Exercise details
Please set down exactly the lines of the listing below from the line containing "[(214,0),(210,14),(238,23),(244,4),(245,0),(214,0)]" through the line containing "[(222,91),(215,114),(245,126),(254,102),(222,91)]", both lines included, leaving out all other lines.

==============================

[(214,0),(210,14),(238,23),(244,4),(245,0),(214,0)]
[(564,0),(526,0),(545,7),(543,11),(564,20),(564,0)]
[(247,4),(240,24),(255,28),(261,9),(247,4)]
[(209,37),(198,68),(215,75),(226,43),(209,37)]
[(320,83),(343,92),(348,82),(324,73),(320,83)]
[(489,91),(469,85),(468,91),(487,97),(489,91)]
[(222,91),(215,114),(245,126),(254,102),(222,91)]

==============================

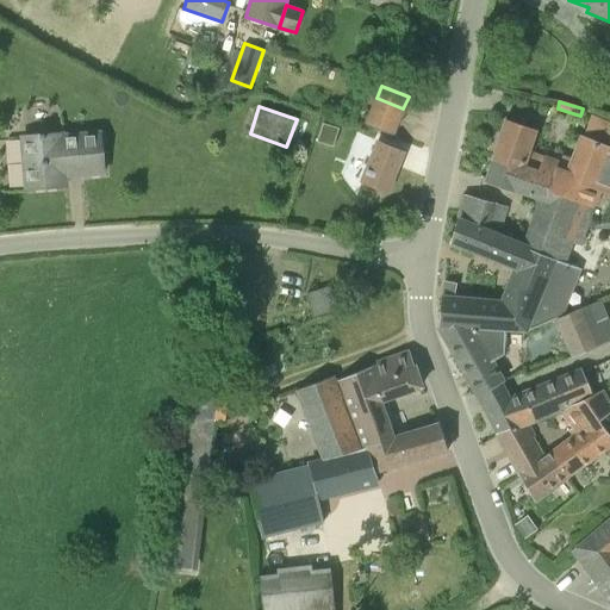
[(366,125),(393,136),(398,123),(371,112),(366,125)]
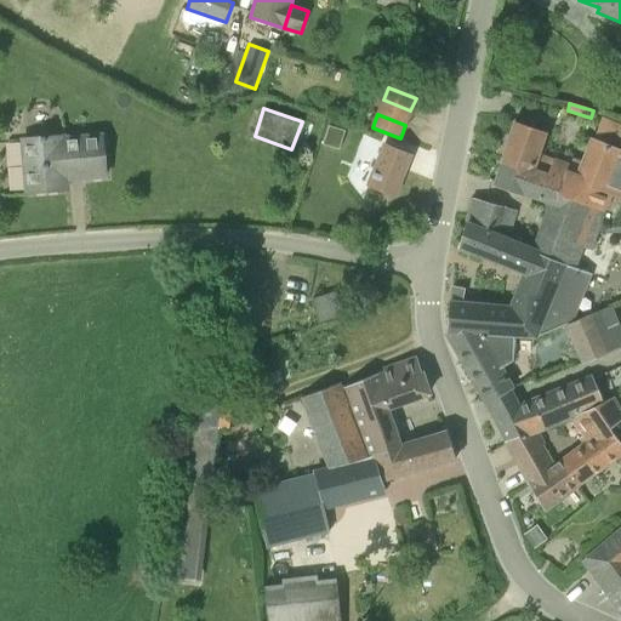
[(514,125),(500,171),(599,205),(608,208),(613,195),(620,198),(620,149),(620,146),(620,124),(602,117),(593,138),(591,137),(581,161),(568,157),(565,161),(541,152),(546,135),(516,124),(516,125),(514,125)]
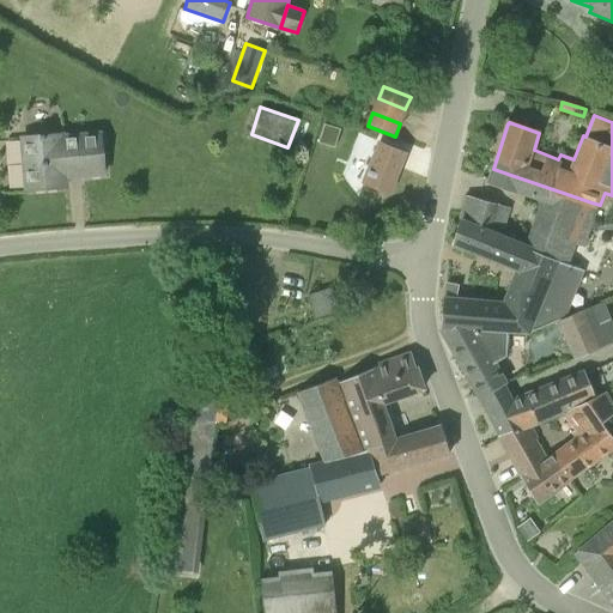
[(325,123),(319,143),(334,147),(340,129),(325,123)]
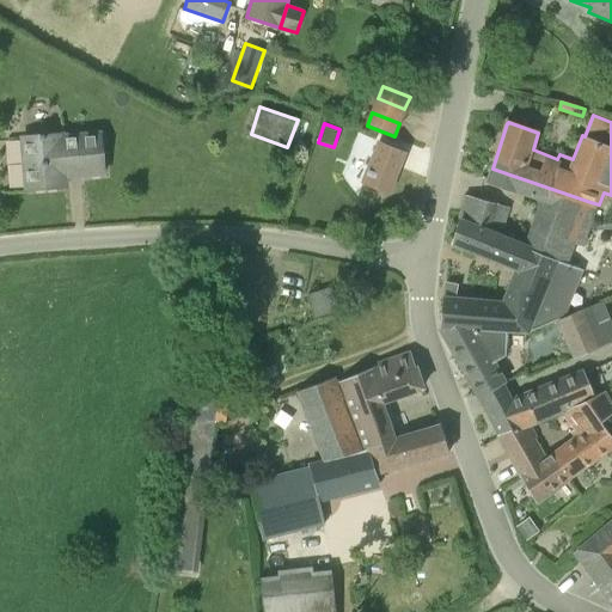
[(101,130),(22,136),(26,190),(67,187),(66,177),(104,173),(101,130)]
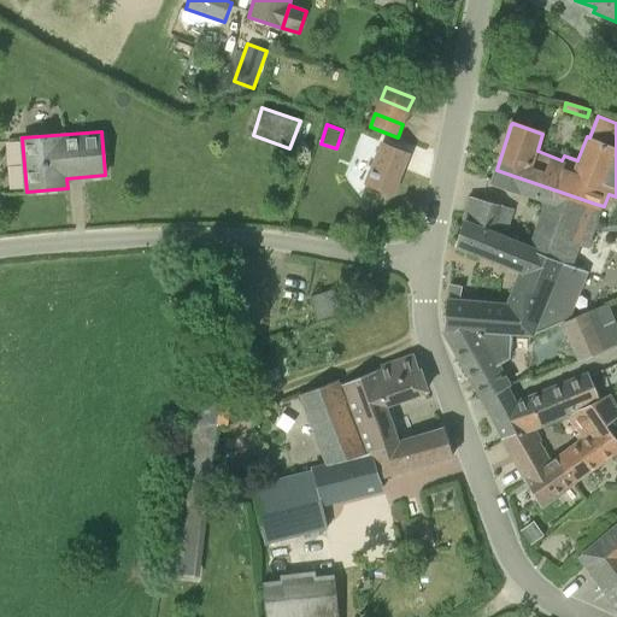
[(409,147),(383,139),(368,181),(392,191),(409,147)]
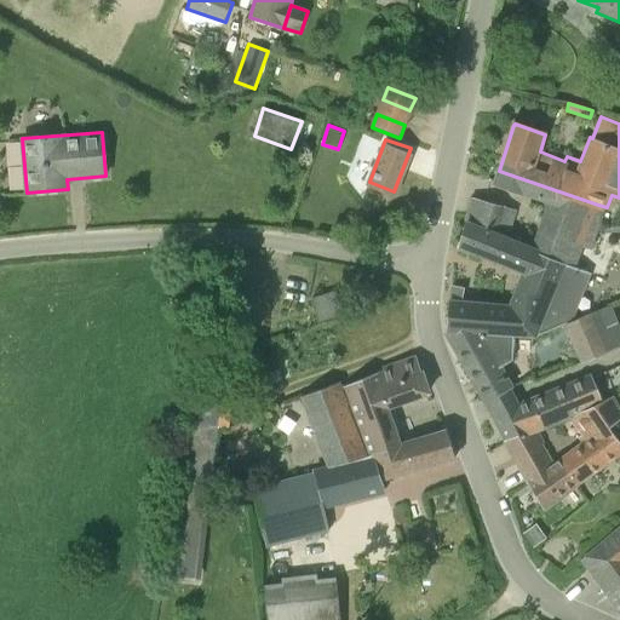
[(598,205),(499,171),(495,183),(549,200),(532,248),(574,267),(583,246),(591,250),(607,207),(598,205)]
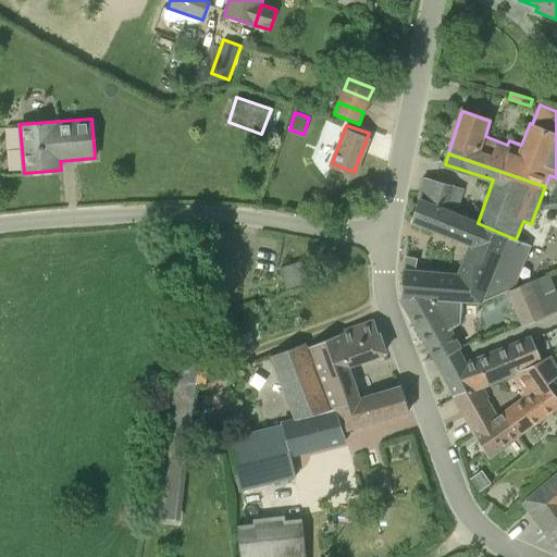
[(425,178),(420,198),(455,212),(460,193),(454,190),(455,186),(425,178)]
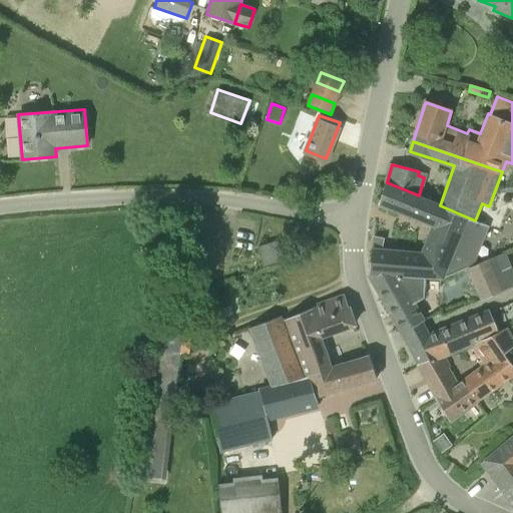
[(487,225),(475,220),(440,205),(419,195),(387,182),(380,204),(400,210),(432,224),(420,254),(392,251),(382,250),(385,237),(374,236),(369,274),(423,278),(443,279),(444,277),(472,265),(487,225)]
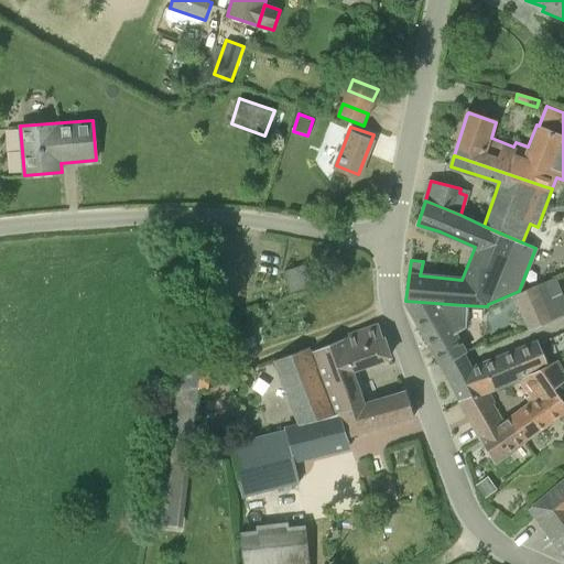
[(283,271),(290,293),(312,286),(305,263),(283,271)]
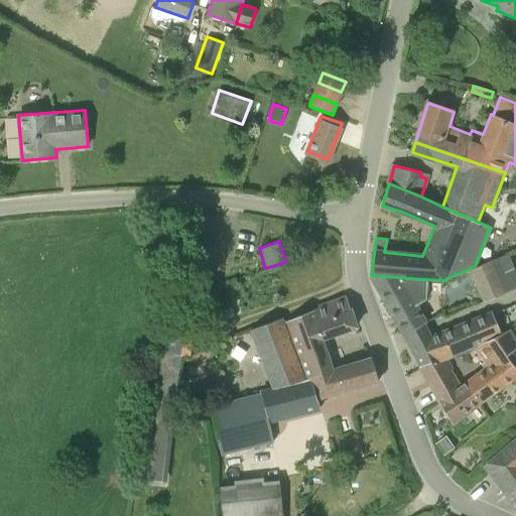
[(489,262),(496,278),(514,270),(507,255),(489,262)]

==============================

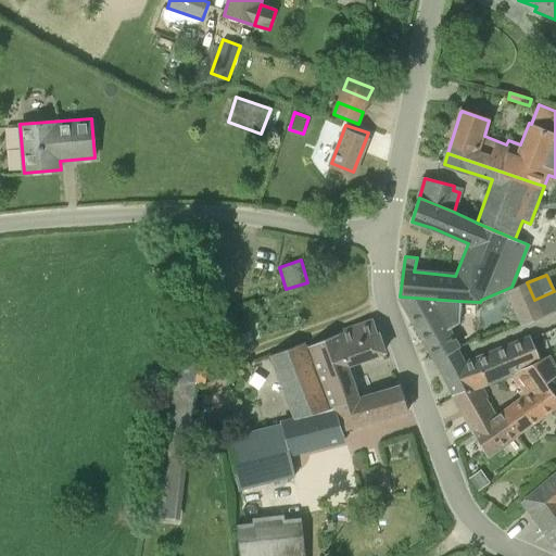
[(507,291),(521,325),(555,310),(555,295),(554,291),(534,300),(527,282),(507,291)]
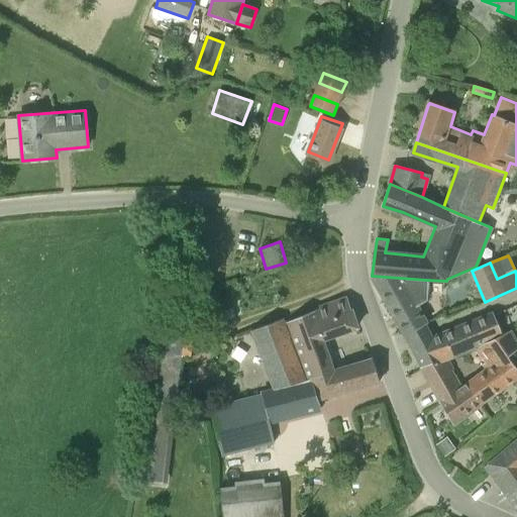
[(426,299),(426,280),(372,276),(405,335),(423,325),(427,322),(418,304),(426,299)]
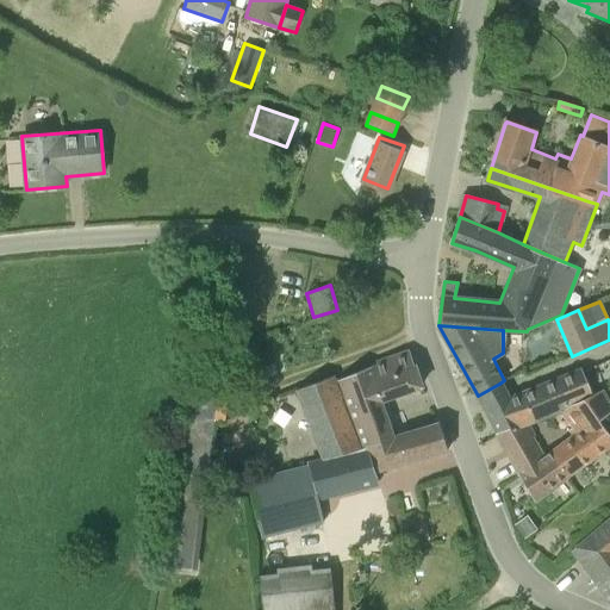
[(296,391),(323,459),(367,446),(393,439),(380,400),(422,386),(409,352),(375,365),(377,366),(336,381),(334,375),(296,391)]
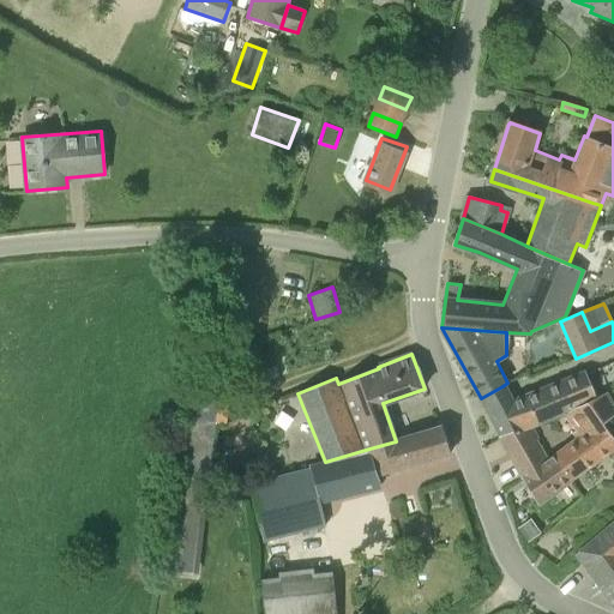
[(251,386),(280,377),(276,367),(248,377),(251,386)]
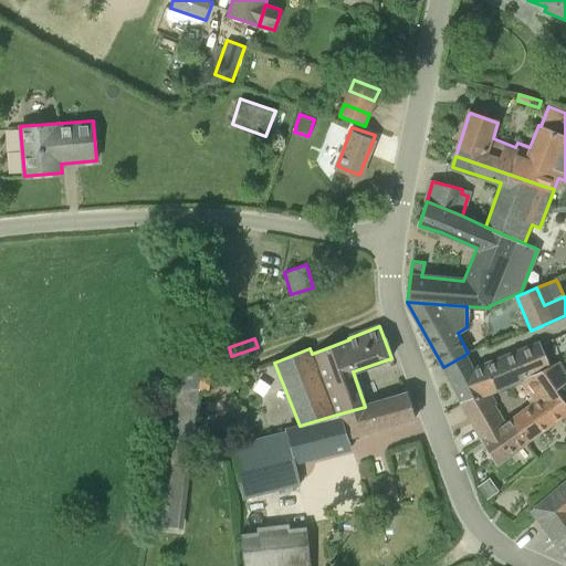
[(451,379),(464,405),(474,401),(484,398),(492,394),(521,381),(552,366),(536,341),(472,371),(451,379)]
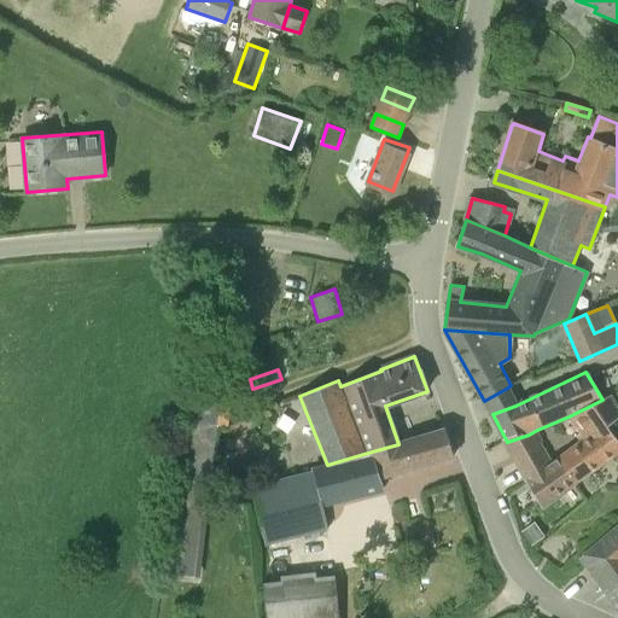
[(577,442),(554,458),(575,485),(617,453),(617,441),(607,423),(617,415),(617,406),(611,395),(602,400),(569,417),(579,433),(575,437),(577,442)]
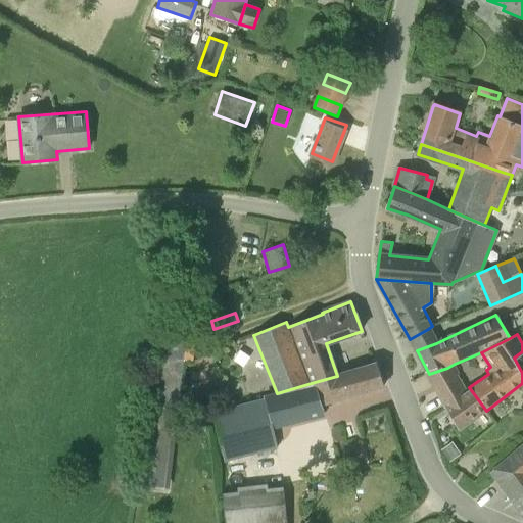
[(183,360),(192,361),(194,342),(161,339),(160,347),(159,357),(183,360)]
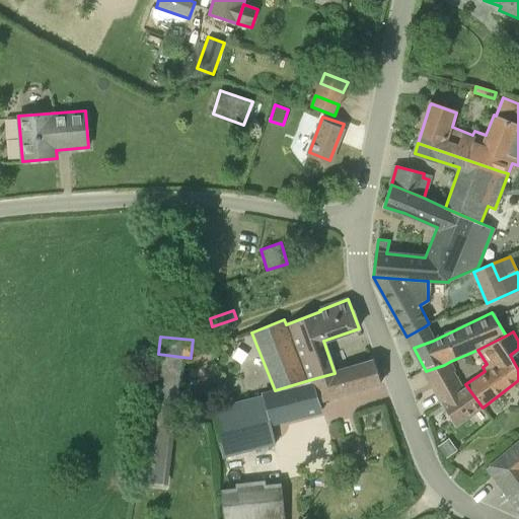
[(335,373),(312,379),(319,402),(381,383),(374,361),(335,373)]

==============================

Answer to this problem
[(214,0),(210,14),(238,23),(244,4),(245,0),(214,0)]
[(564,0),(526,0),(545,7),(543,11),(564,20),(564,0)]
[(247,4),(240,24),(255,28),(261,9),(247,4)]
[(209,37),(198,68),(215,75),(226,43),(209,37)]
[(320,83),(343,92),(348,82),(324,73),(320,83)]
[(489,91),(469,85),(468,91),(487,97),(489,91)]
[(222,91),(215,114),(245,126),(254,102),(222,91)]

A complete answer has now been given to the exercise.